Source data:
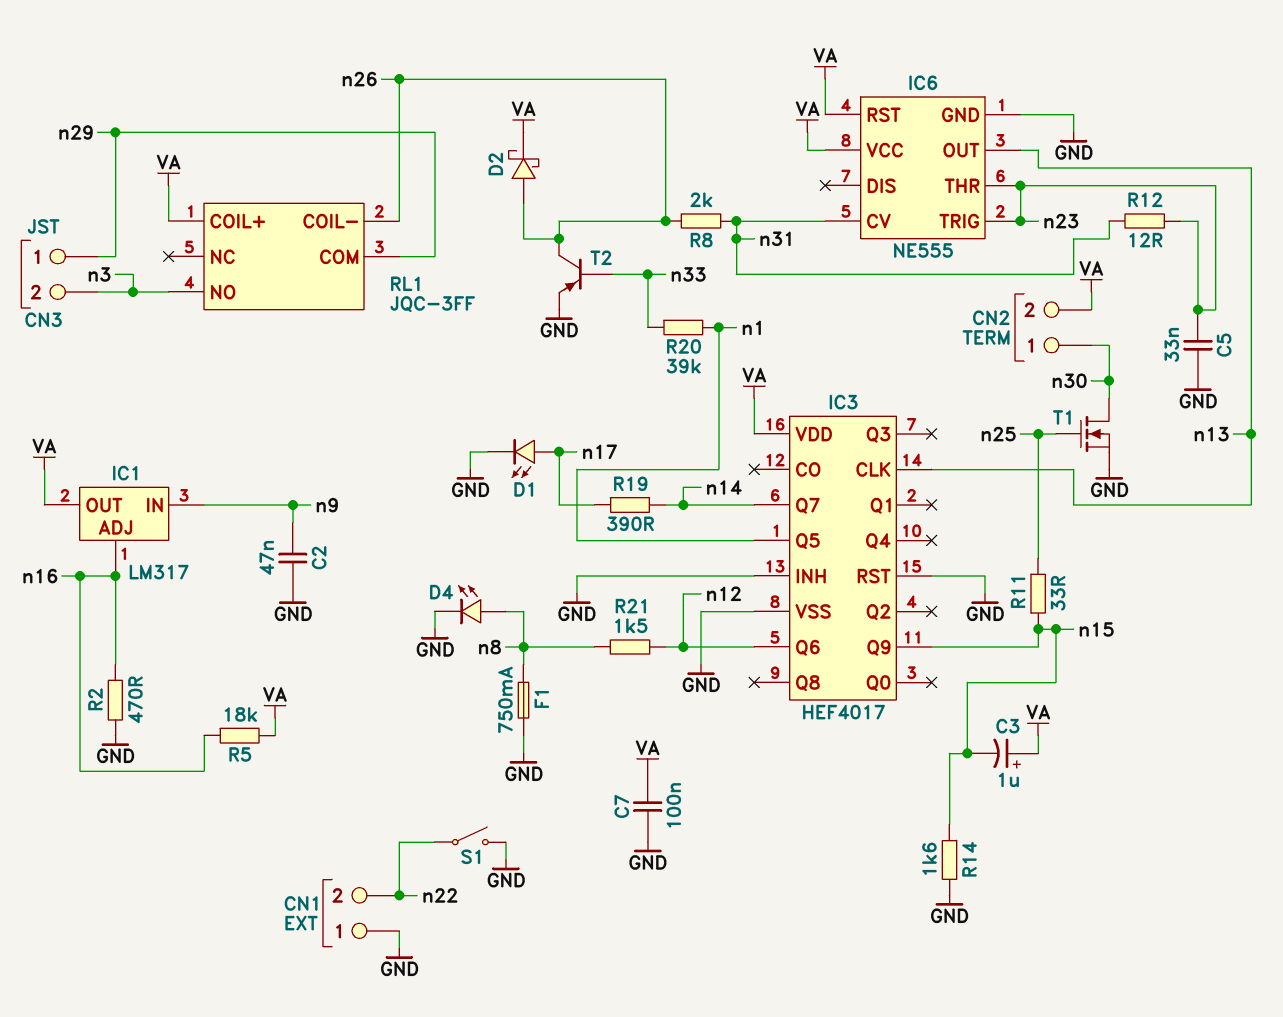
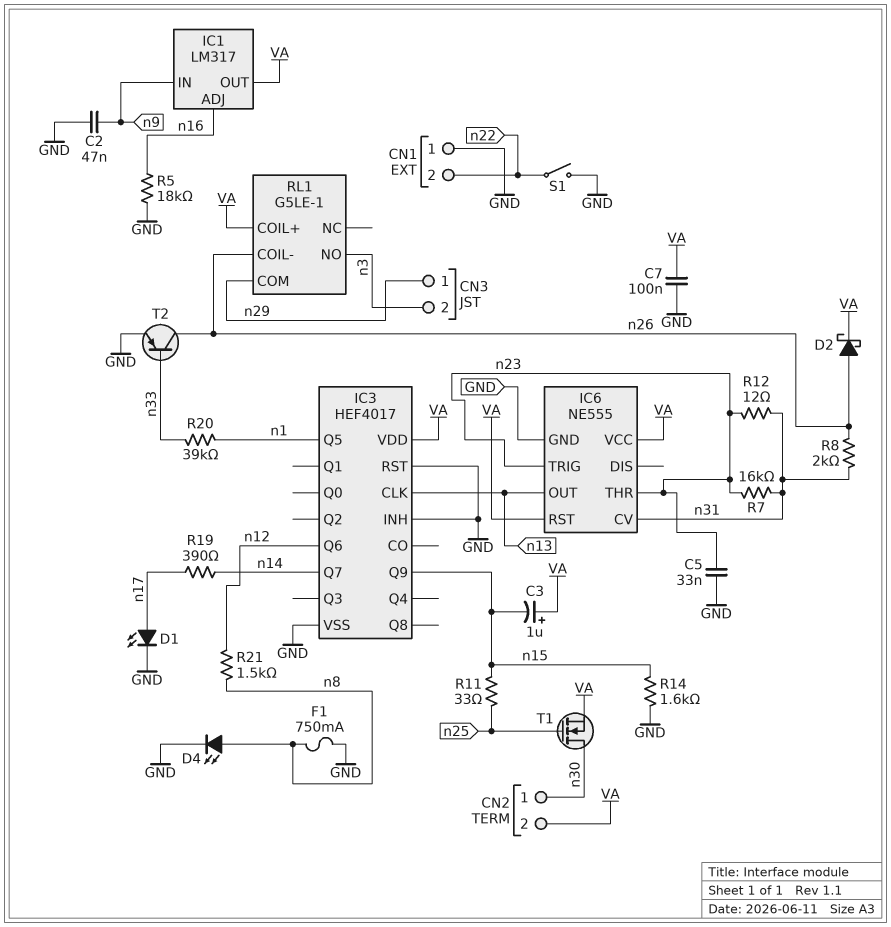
R2: 470 (GND, n16) -> none
R5: 18k (VA, n16) -> 18k (GND, n16)
R7: none -> 16k (n23, n31)
RL1: JQC-3FF -> G5LE-1
T1: NMOS (G n25, D n30, S GND) -> NMOS (G n25, D n30, S VA)

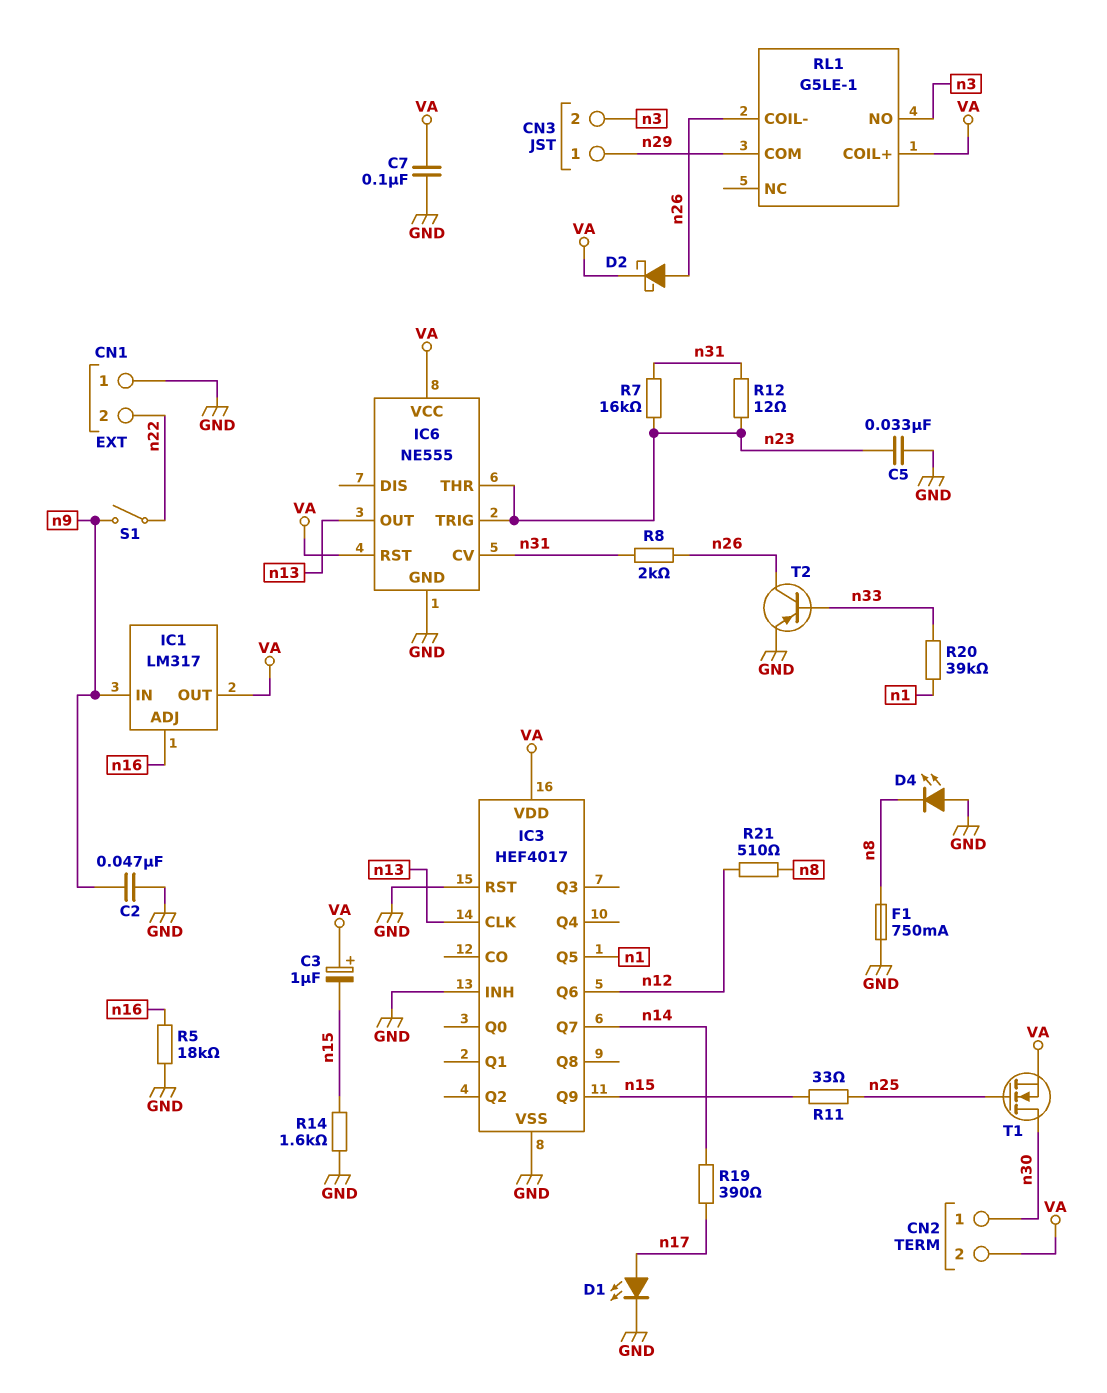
D4: LED (A n8, K GND) -> LED (A GND, K n8)
R21: 1.5k (n8, n12) -> 510 (n8, n12)
S1: switch (GND, n22) -> switch (n9, n22)

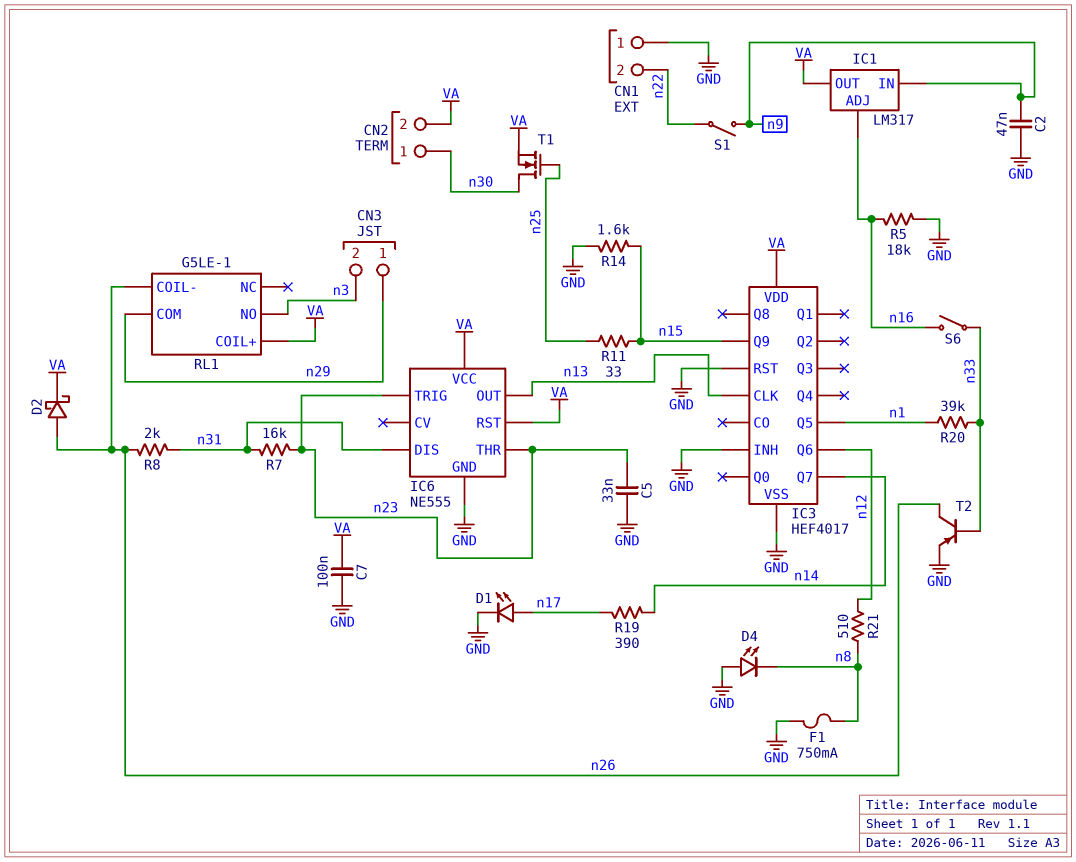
C3: 1uF (plus VA, minus n15) -> none
IC6 pin CV: n31 -> none
IC6 pin DIS: none -> n31
R12: 12 (n23, n31) -> none
S6: none -> switch (n16, n33)

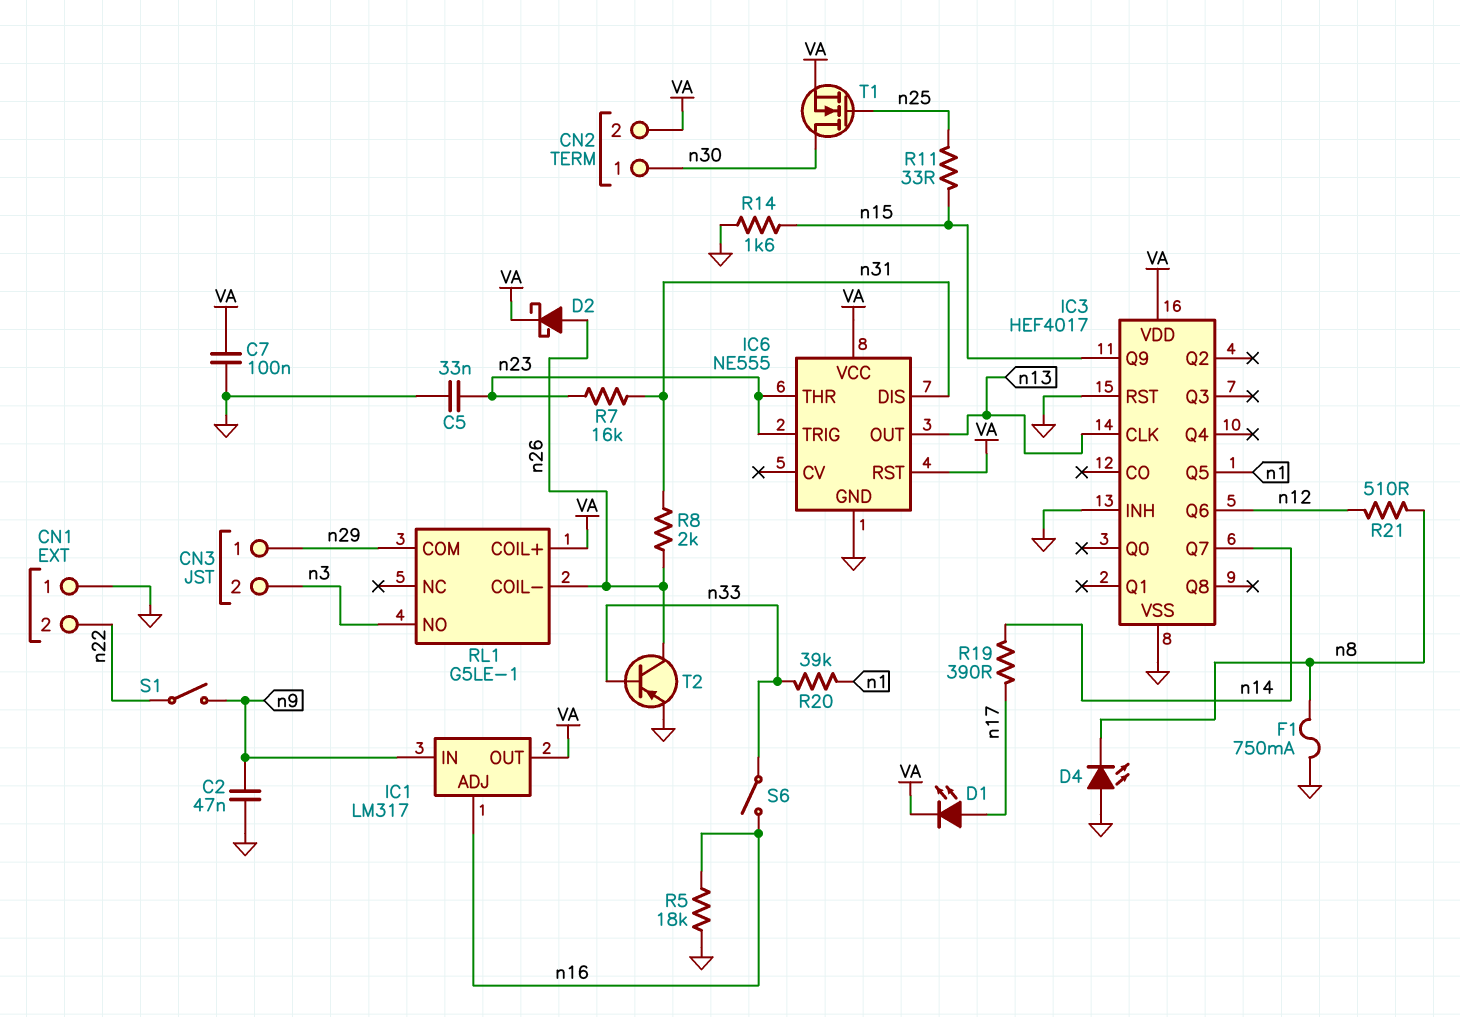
D1: LED (A n17, K GND) -> LED (A n17, K VA)

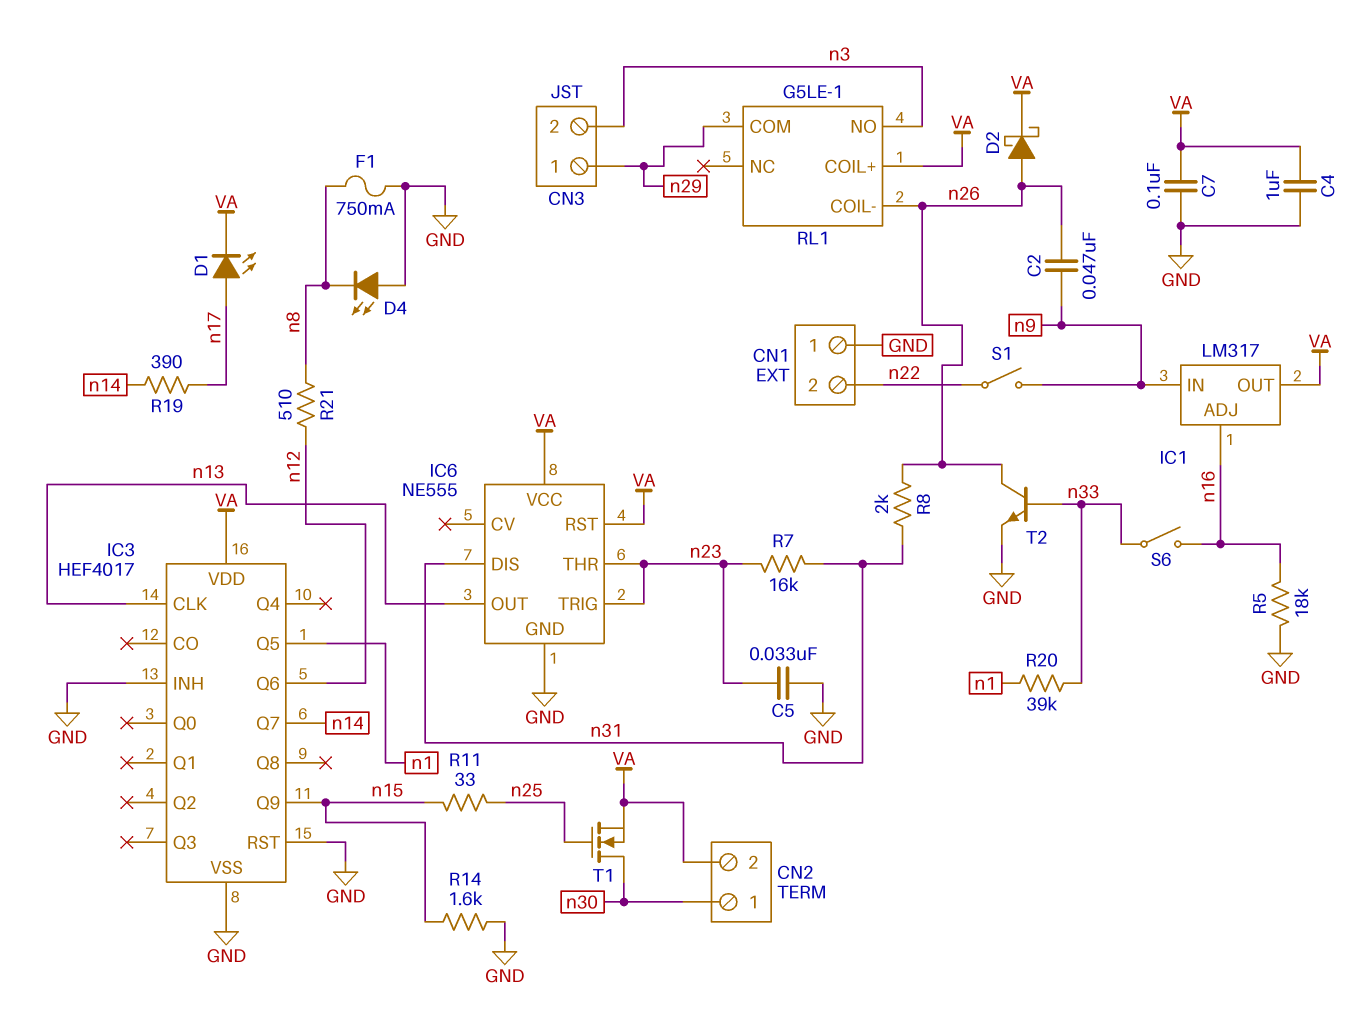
C2: 47nF (GND, n9) -> 47nF (n9, n26)
C4: none -> 1uF (GND, VA)
T2: PNP (B n33, C n26, E GND) -> NPN (B n33, C n26, E GND)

*What the exercise asks*. Pictures should be left out when the records above are restated exactly.

*Task answer*.
R2: 470 (GND, n16) -> none
R5: 18k (VA, n16) -> 18k (GND, n16)
R7: none -> 16k (n23, n31)
RL1: JQC-3FF -> G5LE-1
T1: NMOS (G n25, D n30, S GND) -> NMOS (G n25, D n30, S VA)

D4: LED (A n8, K GND) -> LED (A GND, K n8)
R21: 1.5k (n8, n12) -> 510 (n8, n12)
S1: switch (GND, n22) -> switch (n9, n22)

C3: 1uF (plus VA, minus n15) -> none
IC6 pin CV: n31 -> none
IC6 pin DIS: none -> n31
R12: 12 (n23, n31) -> none
S6: none -> switch (n16, n33)

D1: LED (A n17, K GND) -> LED (A n17, K VA)

C2: 47nF (GND, n9) -> 47nF (n9, n26)
C4: none -> 1uF (GND, VA)
T2: PNP (B n33, C n26, E GND) -> NPN (B n33, C n26, E GND)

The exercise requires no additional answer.